Dans la partie des données qui s'ouvre sur la ligne contenant "blue semicircle at" et se ferme sur celle contenant "pink cross at", remplace "counterclockwise" par "anticlockwise" sans rien modifier d'autre. Recopie uniquement ces lignes, s'il te plaît.

----- Données à traiter -----

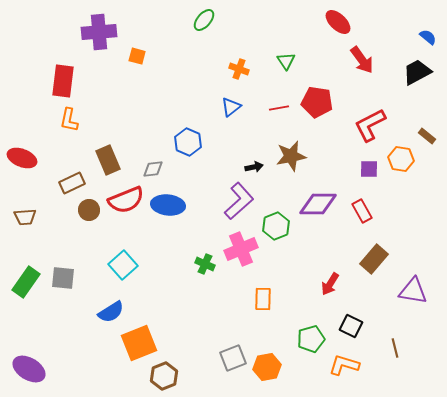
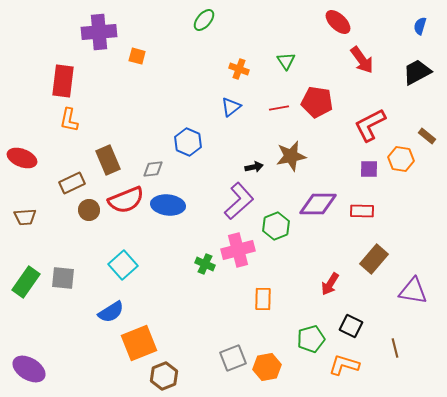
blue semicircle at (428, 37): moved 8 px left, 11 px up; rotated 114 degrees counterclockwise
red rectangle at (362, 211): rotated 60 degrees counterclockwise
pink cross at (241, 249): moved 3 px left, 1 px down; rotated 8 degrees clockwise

-----
----- Données à traiter -----

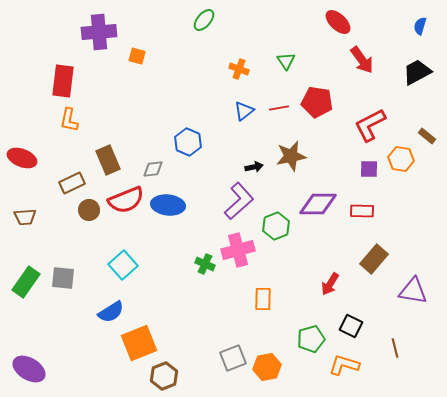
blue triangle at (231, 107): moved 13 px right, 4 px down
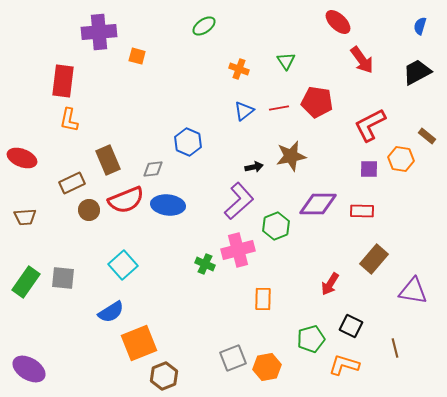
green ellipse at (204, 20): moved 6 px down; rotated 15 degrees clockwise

-----

*Réponse attendue*
blue semicircle at (428, 37): moved 8 px left, 11 px up; rotated 114 degrees anticlockwise
red rectangle at (362, 211): rotated 60 degrees anticlockwise
pink cross at (241, 249): moved 3 px left, 1 px down; rotated 8 degrees clockwise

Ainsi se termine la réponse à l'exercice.